REQUIRED WORK — Go through the lines below and repeat each one exactly, skipping pictures.

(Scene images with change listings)
-- Opening Marker --

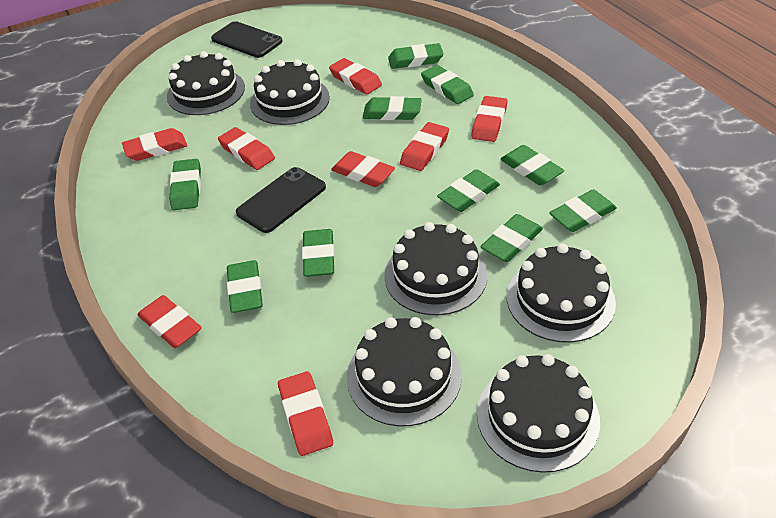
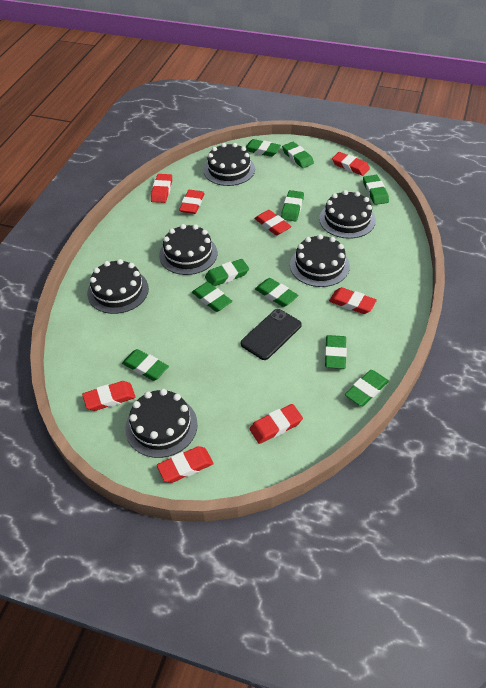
black phone: 2 -> 1

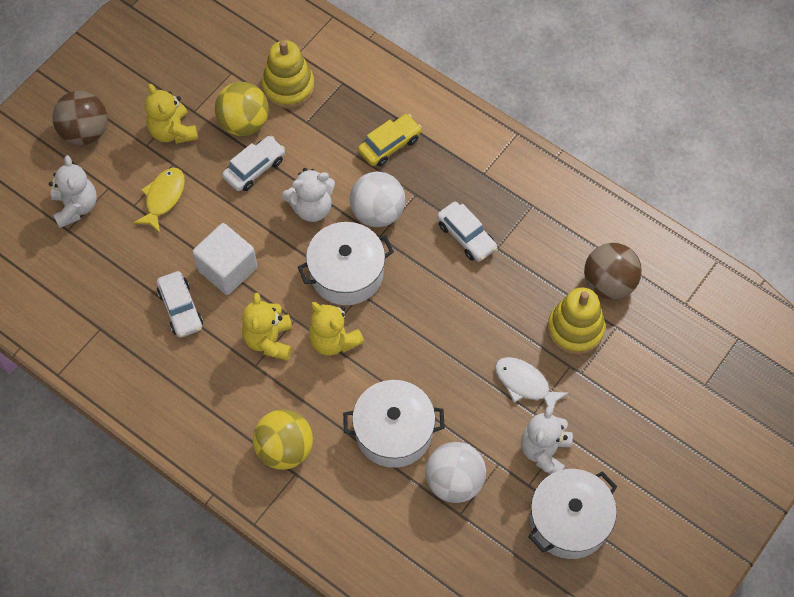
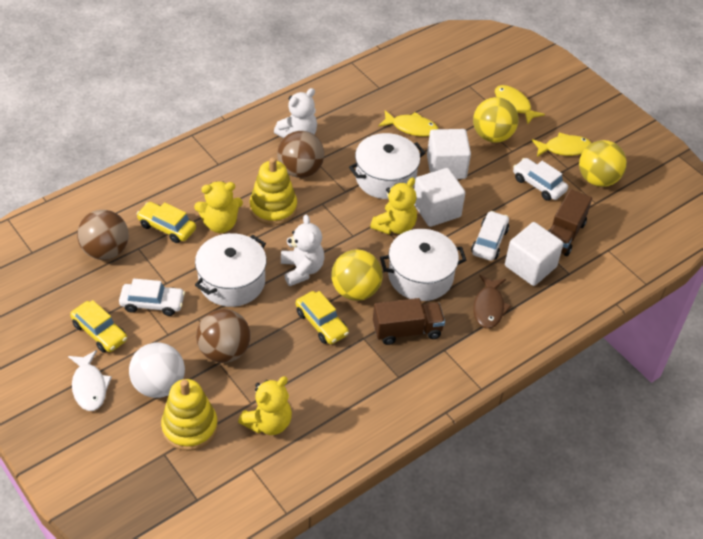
brown ball: 2 -> 3
brown fish: 0 -> 1
brown truck: 0 -> 2
white ball: 2 -> 1
white cube: 1 -> 3
white teddy bear: 3 -> 2
yellow ball: 2 -> 3
yellow car: 1 -> 3
yellow fish: 1 -> 3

-- Closing Marker --

RESPONSE TO THE EXERCISE —
black phone: 2 -> 1

brown ball: 2 -> 3
brown fish: 0 -> 1
brown truck: 0 -> 2
white ball: 2 -> 1
white cube: 1 -> 3
white teddy bear: 3 -> 2
yellow ball: 2 -> 3
yellow car: 1 -> 3
yellow fish: 1 -> 3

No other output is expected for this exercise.